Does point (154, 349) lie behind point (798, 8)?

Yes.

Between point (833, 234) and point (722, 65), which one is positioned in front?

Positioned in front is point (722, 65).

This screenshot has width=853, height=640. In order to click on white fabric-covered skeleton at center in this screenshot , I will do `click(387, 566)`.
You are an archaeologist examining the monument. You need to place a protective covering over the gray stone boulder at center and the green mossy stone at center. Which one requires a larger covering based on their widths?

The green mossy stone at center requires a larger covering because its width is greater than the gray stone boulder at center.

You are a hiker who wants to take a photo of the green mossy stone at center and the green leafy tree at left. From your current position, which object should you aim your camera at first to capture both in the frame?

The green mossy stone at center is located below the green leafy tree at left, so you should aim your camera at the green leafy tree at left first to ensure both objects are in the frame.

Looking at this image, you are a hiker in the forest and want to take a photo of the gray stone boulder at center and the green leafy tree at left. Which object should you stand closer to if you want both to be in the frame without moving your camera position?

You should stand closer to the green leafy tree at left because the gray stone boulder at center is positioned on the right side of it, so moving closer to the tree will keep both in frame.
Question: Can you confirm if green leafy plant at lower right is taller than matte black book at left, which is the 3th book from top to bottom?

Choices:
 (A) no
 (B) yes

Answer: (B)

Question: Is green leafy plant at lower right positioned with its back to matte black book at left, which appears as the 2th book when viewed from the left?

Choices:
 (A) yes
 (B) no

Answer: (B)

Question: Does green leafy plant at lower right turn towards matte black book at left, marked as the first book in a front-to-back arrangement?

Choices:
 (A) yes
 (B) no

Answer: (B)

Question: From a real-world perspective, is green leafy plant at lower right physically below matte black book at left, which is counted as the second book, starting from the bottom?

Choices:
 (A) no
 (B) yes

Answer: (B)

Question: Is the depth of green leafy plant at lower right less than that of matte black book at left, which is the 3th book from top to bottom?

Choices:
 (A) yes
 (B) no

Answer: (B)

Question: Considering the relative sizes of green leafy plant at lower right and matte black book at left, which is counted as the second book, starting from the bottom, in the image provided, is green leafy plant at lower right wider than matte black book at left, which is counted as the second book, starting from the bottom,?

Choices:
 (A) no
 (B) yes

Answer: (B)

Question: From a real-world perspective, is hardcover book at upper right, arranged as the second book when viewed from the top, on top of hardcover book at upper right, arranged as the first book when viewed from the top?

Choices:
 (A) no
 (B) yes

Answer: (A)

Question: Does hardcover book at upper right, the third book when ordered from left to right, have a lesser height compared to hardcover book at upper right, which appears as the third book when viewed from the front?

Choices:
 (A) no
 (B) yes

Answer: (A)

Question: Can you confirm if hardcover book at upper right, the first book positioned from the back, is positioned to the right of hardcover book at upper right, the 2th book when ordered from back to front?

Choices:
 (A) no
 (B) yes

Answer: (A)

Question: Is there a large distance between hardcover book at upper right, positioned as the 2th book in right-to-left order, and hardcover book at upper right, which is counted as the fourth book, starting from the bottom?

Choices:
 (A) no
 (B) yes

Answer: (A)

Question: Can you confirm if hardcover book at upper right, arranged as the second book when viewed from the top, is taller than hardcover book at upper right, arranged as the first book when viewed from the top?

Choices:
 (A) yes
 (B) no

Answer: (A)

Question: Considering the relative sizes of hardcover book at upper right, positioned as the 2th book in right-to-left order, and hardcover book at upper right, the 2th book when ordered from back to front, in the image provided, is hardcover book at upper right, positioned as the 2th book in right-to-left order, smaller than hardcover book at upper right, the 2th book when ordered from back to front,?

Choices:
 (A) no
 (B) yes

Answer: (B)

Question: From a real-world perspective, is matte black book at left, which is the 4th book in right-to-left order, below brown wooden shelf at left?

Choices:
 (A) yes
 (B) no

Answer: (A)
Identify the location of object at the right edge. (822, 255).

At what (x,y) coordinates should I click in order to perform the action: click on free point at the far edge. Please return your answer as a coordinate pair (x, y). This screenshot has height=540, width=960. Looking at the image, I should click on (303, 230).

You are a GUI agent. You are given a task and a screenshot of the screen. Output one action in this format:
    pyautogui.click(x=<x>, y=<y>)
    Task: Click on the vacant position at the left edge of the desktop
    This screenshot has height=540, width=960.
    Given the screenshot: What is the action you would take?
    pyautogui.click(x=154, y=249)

- _Your assignment_:
Could you reproduce all of the records above verbatim, line for line, without changing anything?

- _Solution to this problem_:
Does point (154, 349) lie behind point (798, 8)?

Yes.

Between point (833, 234) and point (722, 65), which one is positioned in front?

Positioned in front is point (722, 65).

This screenshot has width=853, height=640. In order to click on white fabric-covered skeleton at center in this screenshot , I will do `click(387, 566)`.
You are an archaeologist examining the monument. You need to place a protective covering over the gray stone boulder at center and the green mossy stone at center. Which one requires a larger covering based on their widths?

The green mossy stone at center requires a larger covering because its width is greater than the gray stone boulder at center.

You are a hiker who wants to take a photo of the green mossy stone at center and the green leafy tree at left. From your current position, which object should you aim your camera at first to capture both in the frame?

The green mossy stone at center is located below the green leafy tree at left, so you should aim your camera at the green leafy tree at left first to ensure both objects are in the frame.

Looking at this image, you are a hiker in the forest and want to take a photo of the gray stone boulder at center and the green leafy tree at left. Which object should you stand closer to if you want both to be in the frame without moving your camera position?

You should stand closer to the green leafy tree at left because the gray stone boulder at center is positioned on the right side of it, so moving closer to the tree will keep both in frame.
Question: Can you confirm if green leafy plant at lower right is taller than matte black book at left, which is the 3th book from top to bottom?

Choices:
 (A) no
 (B) yes

Answer: (B)

Question: Is green leafy plant at lower right positioned with its back to matte black book at left, which appears as the 2th book when viewed from the left?

Choices:
 (A) yes
 (B) no

Answer: (B)

Question: Does green leafy plant at lower right turn towards matte black book at left, marked as the first book in a front-to-back arrangement?

Choices:
 (A) yes
 (B) no

Answer: (B)

Question: From a real-world perspective, is green leafy plant at lower right physically below matte black book at left, which is counted as the second book, starting from the bottom?

Choices:
 (A) no
 (B) yes

Answer: (B)

Question: Is the depth of green leafy plant at lower right less than that of matte black book at left, which is the 3th book from top to bottom?

Choices:
 (A) yes
 (B) no

Answer: (B)

Question: Considering the relative sizes of green leafy plant at lower right and matte black book at left, which is counted as the second book, starting from the bottom, in the image provided, is green leafy plant at lower right wider than matte black book at left, which is counted as the second book, starting from the bottom,?

Choices:
 (A) no
 (B) yes

Answer: (B)

Question: From a real-world perspective, is hardcover book at upper right, arranged as the second book when viewed from the top, on top of hardcover book at upper right, arranged as the first book when viewed from the top?

Choices:
 (A) no
 (B) yes

Answer: (A)

Question: Does hardcover book at upper right, the third book when ordered from left to right, have a lesser height compared to hardcover book at upper right, which appears as the third book when viewed from the front?

Choices:
 (A) no
 (B) yes

Answer: (A)

Question: Can you confirm if hardcover book at upper right, the first book positioned from the back, is positioned to the right of hardcover book at upper right, the 2th book when ordered from back to front?

Choices:
 (A) no
 (B) yes

Answer: (A)

Question: Is there a large distance between hardcover book at upper right, positioned as the 2th book in right-to-left order, and hardcover book at upper right, which is counted as the fourth book, starting from the bottom?

Choices:
 (A) no
 (B) yes

Answer: (A)

Question: Can you confirm if hardcover book at upper right, arranged as the second book when viewed from the top, is taller than hardcover book at upper right, arranged as the first book when viewed from the top?

Choices:
 (A) yes
 (B) no

Answer: (A)

Question: Considering the relative sizes of hardcover book at upper right, positioned as the 2th book in right-to-left order, and hardcover book at upper right, the 2th book when ordered from back to front, in the image provided, is hardcover book at upper right, positioned as the 2th book in right-to-left order, smaller than hardcover book at upper right, the 2th book when ordered from back to front,?

Choices:
 (A) no
 (B) yes

Answer: (B)

Question: From a real-world perspective, is matte black book at left, which is the 4th book in right-to-left order, below brown wooden shelf at left?

Choices:
 (A) yes
 (B) no

Answer: (A)
Identify the location of object at the right edge. (822, 255).

At what (x,y) coordinates should I click in order to perform the action: click on free point at the far edge. Please return your answer as a coordinate pair (x, y). This screenshot has height=540, width=960. Looking at the image, I should click on (303, 230).

You are a GUI agent. You are given a task and a screenshot of the screen. Output one action in this format:
    pyautogui.click(x=<x>, y=<y>)
    Task: Click on the vacant position at the left edge of the desktop
    This screenshot has height=540, width=960.
    Given the screenshot: What is the action you would take?
    pyautogui.click(x=154, y=249)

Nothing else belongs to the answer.